__The records__

────────────────────

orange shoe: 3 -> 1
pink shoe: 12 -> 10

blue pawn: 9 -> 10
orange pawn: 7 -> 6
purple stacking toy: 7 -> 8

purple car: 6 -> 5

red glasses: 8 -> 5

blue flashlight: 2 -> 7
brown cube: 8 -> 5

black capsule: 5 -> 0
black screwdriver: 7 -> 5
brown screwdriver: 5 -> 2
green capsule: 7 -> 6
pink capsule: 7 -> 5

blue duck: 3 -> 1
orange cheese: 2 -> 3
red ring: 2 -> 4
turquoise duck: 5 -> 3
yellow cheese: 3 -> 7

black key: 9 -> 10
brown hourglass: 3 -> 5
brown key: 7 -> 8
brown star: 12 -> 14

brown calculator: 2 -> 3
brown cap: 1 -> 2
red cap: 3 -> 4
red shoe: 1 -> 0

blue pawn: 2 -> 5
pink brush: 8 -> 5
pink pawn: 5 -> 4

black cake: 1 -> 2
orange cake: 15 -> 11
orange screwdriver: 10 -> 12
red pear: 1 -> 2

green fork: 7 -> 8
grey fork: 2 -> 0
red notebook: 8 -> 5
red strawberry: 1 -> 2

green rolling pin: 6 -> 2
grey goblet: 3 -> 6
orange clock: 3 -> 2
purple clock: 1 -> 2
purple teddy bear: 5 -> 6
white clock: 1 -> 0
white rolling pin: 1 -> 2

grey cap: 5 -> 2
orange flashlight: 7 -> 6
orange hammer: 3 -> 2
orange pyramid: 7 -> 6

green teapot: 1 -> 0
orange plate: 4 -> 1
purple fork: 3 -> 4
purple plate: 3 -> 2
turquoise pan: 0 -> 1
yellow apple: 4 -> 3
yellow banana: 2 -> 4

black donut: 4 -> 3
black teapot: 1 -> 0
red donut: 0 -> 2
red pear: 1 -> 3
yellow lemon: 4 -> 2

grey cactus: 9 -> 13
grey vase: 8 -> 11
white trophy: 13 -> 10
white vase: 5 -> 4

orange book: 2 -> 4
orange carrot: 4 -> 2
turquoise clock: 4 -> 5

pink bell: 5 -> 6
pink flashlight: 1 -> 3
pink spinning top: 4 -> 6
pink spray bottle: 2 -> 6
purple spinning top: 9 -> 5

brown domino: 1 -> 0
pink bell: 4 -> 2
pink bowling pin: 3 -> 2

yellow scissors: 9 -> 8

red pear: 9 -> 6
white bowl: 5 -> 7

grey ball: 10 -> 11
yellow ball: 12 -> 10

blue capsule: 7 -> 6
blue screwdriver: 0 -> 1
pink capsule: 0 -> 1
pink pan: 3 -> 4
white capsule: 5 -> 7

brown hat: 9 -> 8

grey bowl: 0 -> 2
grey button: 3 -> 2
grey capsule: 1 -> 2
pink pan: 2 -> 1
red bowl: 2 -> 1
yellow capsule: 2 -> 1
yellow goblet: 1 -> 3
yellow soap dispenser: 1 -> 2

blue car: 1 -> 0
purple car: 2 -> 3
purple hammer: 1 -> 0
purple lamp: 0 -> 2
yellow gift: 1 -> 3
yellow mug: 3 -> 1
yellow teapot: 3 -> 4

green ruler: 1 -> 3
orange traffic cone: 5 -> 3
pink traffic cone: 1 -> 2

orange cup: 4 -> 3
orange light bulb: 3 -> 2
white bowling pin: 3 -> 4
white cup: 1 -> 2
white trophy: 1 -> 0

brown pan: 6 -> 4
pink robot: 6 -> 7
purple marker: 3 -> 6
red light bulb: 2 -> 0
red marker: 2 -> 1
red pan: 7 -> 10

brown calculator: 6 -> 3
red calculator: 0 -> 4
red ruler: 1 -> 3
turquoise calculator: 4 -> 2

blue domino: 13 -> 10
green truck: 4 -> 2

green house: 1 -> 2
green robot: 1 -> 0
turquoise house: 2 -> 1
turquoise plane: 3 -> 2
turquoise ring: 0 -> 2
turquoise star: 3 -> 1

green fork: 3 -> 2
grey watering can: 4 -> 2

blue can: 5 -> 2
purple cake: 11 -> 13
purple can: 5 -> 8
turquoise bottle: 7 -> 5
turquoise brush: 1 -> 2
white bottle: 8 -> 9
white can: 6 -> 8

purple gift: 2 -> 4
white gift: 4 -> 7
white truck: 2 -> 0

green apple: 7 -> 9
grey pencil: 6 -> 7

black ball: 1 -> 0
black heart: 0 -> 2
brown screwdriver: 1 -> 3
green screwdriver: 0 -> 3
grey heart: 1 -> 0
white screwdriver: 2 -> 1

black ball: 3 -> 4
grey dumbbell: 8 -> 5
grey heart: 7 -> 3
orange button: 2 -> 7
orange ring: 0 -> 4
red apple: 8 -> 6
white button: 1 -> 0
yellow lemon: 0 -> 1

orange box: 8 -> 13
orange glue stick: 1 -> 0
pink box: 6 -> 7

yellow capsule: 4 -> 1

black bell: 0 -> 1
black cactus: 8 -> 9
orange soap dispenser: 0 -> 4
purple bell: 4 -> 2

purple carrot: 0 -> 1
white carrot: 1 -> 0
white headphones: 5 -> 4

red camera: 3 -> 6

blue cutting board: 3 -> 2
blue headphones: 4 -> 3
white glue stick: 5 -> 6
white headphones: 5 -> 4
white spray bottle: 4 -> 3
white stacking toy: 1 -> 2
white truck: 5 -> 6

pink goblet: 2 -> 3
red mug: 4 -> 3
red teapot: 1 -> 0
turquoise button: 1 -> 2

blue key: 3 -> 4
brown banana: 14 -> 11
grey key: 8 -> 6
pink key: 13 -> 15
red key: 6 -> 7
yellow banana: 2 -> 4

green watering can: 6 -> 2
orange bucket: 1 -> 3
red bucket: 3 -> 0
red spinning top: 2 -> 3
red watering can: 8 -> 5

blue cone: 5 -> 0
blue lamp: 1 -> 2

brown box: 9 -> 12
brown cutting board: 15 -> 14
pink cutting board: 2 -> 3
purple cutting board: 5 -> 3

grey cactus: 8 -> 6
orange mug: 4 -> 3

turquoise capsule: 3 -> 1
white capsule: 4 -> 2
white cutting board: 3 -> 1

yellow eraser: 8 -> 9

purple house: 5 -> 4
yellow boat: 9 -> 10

────────────────────

Look above for the line with "green rolling pin: 6 -> 2" and the line with "grey capsule: 1 -> 2". Retype those two lines and every line between them exactly, adding nothing.

__Exercise solution__
green rolling pin: 6 -> 2
grey goblet: 3 -> 6
orange clock: 3 -> 2
purple clock: 1 -> 2
purple teddy bear: 5 -> 6
white clock: 1 -> 0
white rolling pin: 1 -> 2

grey cap: 5 -> 2
orange flashlight: 7 -> 6
orange hammer: 3 -> 2
orange pyramid: 7 -> 6

green teapot: 1 -> 0
orange plate: 4 -> 1
purple fork: 3 -> 4
purple plate: 3 -> 2
turquoise pan: 0 -> 1
yellow apple: 4 -> 3
yellow banana: 2 -> 4

black donut: 4 -> 3
black teapot: 1 -> 0
red donut: 0 -> 2
red pear: 1 -> 3
yellow lemon: 4 -> 2

grey cactus: 9 -> 13
grey vase: 8 -> 11
white trophy: 13 -> 10
white vase: 5 -> 4

orange book: 2 -> 4
orange carrot: 4 -> 2
turquoise clock: 4 -> 5

pink bell: 5 -> 6
pink flashlight: 1 -> 3
pink spinning top: 4 -> 6
pink spray bottle: 2 -> 6
purple spinning top: 9 -> 5

brown domino: 1 -> 0
pink bell: 4 -> 2
pink bowling pin: 3 -> 2

yellow scissors: 9 -> 8

red pear: 9 -> 6
white bowl: 5 -> 7

grey ball: 10 -> 11
yellow ball: 12 -> 10

blue capsule: 7 -> 6
blue screwdriver: 0 -> 1
pink capsule: 0 -> 1
pink pan: 3 -> 4
white capsule: 5 -> 7

brown hat: 9 -> 8

grey bowl: 0 -> 2
grey button: 3 -> 2
grey capsule: 1 -> 2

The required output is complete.